--- Exercise objective ---
Here are the records. Write out exactly the lines between the one holding "(394, 541) = (719, 506): yellow" and the one holding "(530, 145) = (139, 149): blue", inclusive.

--- Extracted records ---
============================================================
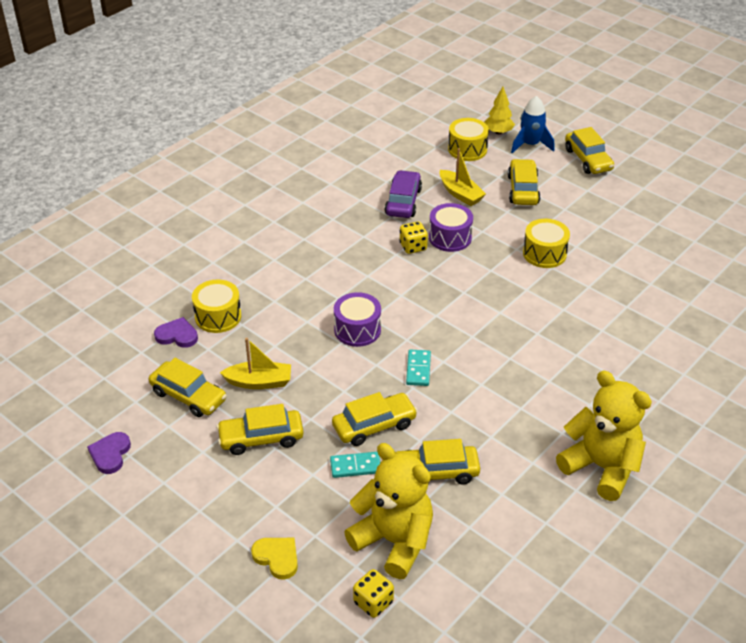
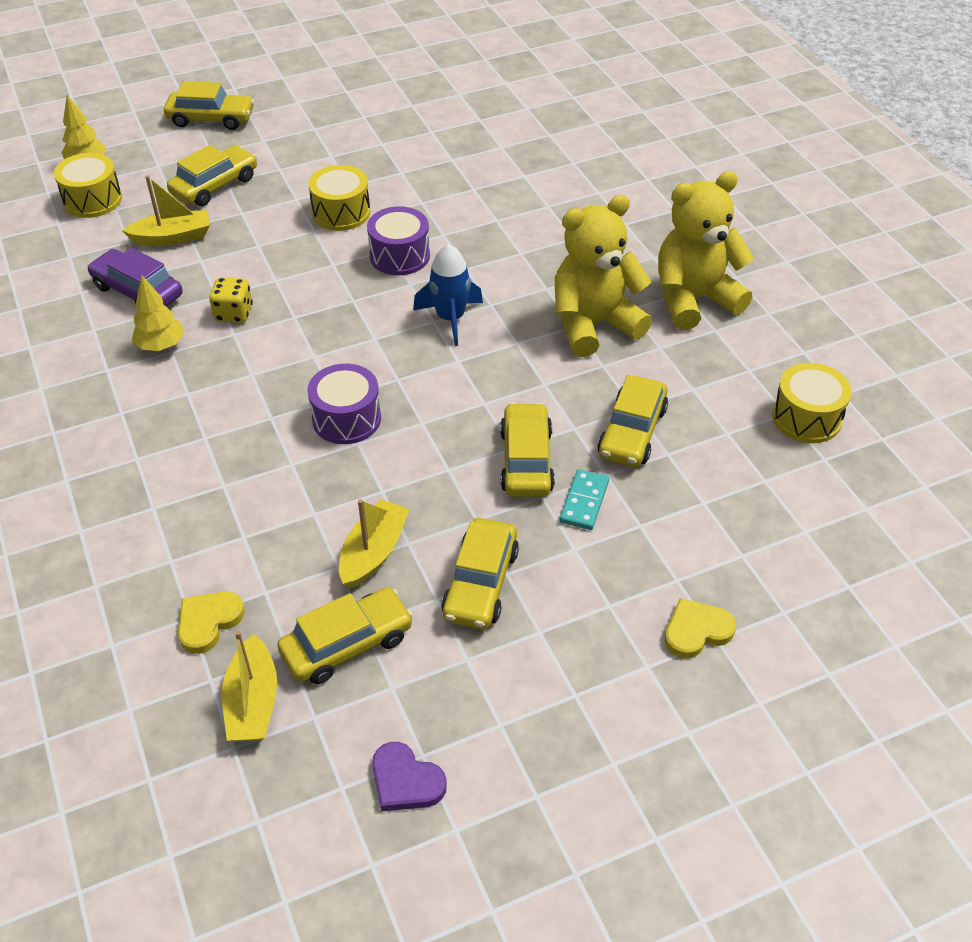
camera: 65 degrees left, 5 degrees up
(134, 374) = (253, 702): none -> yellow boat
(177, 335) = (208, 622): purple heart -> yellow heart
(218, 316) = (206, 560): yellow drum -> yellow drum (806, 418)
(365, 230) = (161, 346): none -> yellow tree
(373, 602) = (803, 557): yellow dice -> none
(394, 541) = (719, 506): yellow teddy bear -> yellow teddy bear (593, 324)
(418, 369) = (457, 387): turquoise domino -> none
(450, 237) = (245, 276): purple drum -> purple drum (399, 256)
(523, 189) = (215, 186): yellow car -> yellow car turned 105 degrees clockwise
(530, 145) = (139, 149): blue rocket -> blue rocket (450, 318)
============================================================
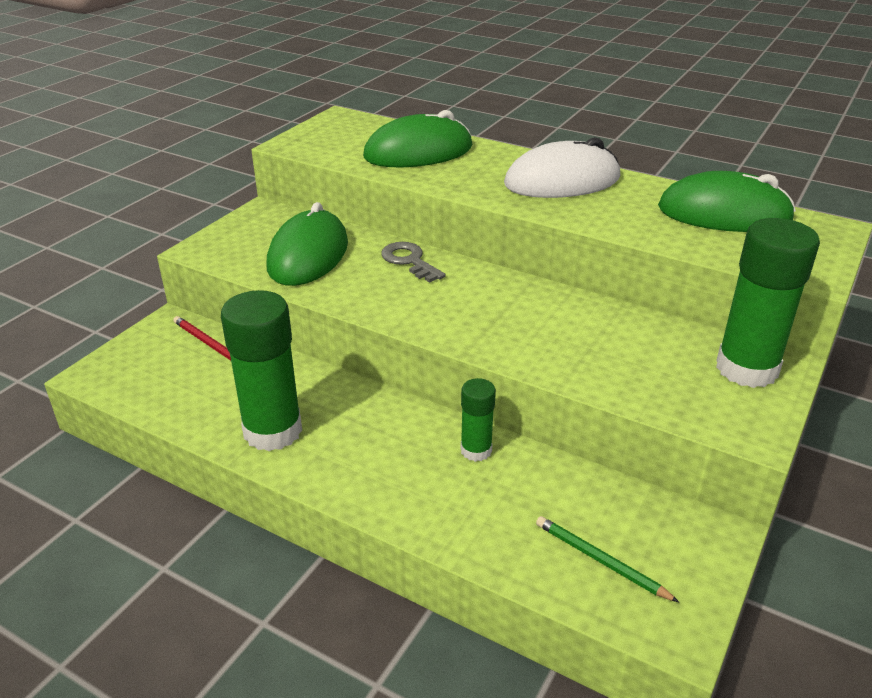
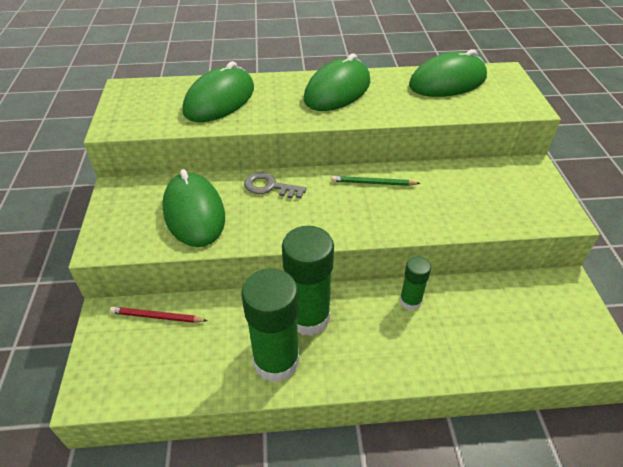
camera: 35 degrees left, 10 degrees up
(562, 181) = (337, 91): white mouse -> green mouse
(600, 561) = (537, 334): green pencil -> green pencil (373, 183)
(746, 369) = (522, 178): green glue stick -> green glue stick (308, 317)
============================================================
--- Written reply ---
(394, 541) = (719, 506): yellow teddy bear -> yellow teddy bear (593, 324)
(418, 369) = (457, 387): turquoise domino -> none
(450, 237) = (245, 276): purple drum -> purple drum (399, 256)
(523, 189) = (215, 186): yellow car -> yellow car turned 105 degrees clockwise
(530, 145) = (139, 149): blue rocket -> blue rocket (450, 318)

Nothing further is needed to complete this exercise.